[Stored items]
━━━━━━━━━━━━━━━━

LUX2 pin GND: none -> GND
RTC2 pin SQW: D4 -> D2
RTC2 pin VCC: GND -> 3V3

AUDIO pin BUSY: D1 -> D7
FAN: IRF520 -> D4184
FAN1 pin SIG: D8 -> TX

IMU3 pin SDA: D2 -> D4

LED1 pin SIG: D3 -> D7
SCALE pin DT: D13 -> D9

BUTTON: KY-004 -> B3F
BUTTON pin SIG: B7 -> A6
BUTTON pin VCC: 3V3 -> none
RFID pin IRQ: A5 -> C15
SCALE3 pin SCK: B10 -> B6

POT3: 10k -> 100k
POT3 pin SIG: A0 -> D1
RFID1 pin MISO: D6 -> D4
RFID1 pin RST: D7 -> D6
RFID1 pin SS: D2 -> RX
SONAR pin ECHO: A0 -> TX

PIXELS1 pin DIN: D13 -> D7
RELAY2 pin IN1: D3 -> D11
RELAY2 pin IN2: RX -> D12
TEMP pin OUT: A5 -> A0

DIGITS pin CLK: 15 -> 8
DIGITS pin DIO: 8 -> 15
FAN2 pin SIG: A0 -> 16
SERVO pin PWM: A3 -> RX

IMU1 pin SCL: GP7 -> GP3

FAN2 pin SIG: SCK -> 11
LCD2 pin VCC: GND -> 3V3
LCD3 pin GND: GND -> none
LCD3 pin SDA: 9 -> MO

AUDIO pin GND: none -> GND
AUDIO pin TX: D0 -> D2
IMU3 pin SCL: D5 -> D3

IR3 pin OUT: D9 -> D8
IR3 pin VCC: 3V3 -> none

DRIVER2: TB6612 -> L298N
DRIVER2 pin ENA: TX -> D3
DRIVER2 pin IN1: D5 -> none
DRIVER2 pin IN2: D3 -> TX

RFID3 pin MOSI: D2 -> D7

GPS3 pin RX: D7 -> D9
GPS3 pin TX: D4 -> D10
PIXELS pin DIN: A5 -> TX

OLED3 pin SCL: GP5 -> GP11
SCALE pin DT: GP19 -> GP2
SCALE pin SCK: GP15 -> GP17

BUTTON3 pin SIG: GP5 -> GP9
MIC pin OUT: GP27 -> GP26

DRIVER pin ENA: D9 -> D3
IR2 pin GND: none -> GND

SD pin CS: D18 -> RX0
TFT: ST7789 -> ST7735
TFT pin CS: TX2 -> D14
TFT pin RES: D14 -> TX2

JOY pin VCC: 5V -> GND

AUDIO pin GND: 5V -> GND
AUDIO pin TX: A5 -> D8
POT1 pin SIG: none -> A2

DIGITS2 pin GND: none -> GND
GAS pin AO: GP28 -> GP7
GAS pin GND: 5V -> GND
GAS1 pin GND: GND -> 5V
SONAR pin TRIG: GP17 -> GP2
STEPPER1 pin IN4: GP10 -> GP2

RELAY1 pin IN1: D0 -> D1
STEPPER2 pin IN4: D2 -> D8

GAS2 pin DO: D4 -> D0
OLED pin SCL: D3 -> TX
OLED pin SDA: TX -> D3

━━━━━━━━━━━━━━━━

◆ **Exercise objective**: Going back over the entries above, copy word for word every line from the one that has "POT3 pin SIG: A0 -> D1" on through the one that has "OLED3 pin SCL: GP5 -> GP11".

◆ **Answer section**:
POT3 pin SIG: A0 -> D1
RFID1 pin MISO: D6 -> D4
RFID1 pin RST: D7 -> D6
RFID1 pin SS: D2 -> RX
SONAR pin ECHO: A0 -> TX

PIXELS1 pin DIN: D13 -> D7
RELAY2 pin IN1: D3 -> D11
RELAY2 pin IN2: RX -> D12
TEMP pin OUT: A5 -> A0

DIGITS pin CLK: 15 -> 8
DIGITS pin DIO: 8 -> 15
FAN2 pin SIG: A0 -> 16
SERVO pin PWM: A3 -> RX

IMU1 pin SCL: GP7 -> GP3

FAN2 pin SIG: SCK -> 11
LCD2 pin VCC: GND -> 3V3
LCD3 pin GND: GND -> none
LCD3 pin SDA: 9 -> MO

AUDIO pin GND: none -> GND
AUDIO pin TX: D0 -> D2
IMU3 pin SCL: D5 -> D3

IR3 pin OUT: D9 -> D8
IR3 pin VCC: 3V3 -> none

DRIVER2: TB6612 -> L298N
DRIVER2 pin ENA: TX -> D3
DRIVER2 pin IN1: D5 -> none
DRIVER2 pin IN2: D3 -> TX

RFID3 pin MOSI: D2 -> D7

GPS3 pin RX: D7 -> D9
GPS3 pin TX: D4 -> D10
PIXELS pin DIN: A5 -> TX

OLED3 pin SCL: GP5 -> GP11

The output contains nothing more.